(Revision comparison data)

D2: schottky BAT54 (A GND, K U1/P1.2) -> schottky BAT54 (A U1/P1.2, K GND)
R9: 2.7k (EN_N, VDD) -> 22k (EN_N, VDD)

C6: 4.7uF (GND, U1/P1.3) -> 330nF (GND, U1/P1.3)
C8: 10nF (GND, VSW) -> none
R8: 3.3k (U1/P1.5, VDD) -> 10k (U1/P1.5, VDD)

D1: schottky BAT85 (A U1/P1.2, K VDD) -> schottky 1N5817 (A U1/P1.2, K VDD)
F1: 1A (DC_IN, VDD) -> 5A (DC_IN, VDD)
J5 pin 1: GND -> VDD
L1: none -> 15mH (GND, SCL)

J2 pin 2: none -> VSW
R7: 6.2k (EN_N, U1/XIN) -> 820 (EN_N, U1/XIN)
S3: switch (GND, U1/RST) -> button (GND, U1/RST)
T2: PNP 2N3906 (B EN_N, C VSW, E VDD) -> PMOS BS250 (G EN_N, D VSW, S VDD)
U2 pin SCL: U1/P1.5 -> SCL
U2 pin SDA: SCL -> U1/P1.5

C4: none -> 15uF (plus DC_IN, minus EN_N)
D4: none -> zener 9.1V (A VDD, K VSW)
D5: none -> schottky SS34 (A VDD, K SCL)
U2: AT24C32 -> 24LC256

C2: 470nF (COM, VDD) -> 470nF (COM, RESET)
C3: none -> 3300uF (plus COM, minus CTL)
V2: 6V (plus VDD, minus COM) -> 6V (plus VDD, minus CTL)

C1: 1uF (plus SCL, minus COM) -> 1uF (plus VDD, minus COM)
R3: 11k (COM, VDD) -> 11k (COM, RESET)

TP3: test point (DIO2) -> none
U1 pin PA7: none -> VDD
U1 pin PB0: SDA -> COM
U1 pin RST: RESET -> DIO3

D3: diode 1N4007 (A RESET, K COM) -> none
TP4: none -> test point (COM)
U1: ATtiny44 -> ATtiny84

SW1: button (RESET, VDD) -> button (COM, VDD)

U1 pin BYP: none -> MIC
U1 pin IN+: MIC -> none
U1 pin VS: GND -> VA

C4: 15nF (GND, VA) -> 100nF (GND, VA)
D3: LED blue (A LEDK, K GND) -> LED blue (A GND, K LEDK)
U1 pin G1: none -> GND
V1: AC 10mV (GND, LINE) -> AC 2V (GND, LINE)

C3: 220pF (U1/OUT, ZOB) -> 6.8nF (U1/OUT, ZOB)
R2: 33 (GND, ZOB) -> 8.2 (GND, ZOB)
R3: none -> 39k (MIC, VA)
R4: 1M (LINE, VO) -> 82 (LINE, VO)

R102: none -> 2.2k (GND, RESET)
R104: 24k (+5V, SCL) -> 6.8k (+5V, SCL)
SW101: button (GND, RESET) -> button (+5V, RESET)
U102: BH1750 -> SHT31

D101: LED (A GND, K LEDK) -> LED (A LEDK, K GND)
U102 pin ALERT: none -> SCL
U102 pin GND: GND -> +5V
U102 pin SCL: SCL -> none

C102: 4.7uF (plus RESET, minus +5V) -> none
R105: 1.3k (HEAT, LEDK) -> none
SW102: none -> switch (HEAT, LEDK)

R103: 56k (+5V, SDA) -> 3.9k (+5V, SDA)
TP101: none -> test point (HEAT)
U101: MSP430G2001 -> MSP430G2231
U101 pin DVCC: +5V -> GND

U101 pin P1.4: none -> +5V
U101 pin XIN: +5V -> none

> _Task requirements_
For every line above in which the string "schottky" appears, add one; please give the final count and nothing else.

> _Problem solution_
3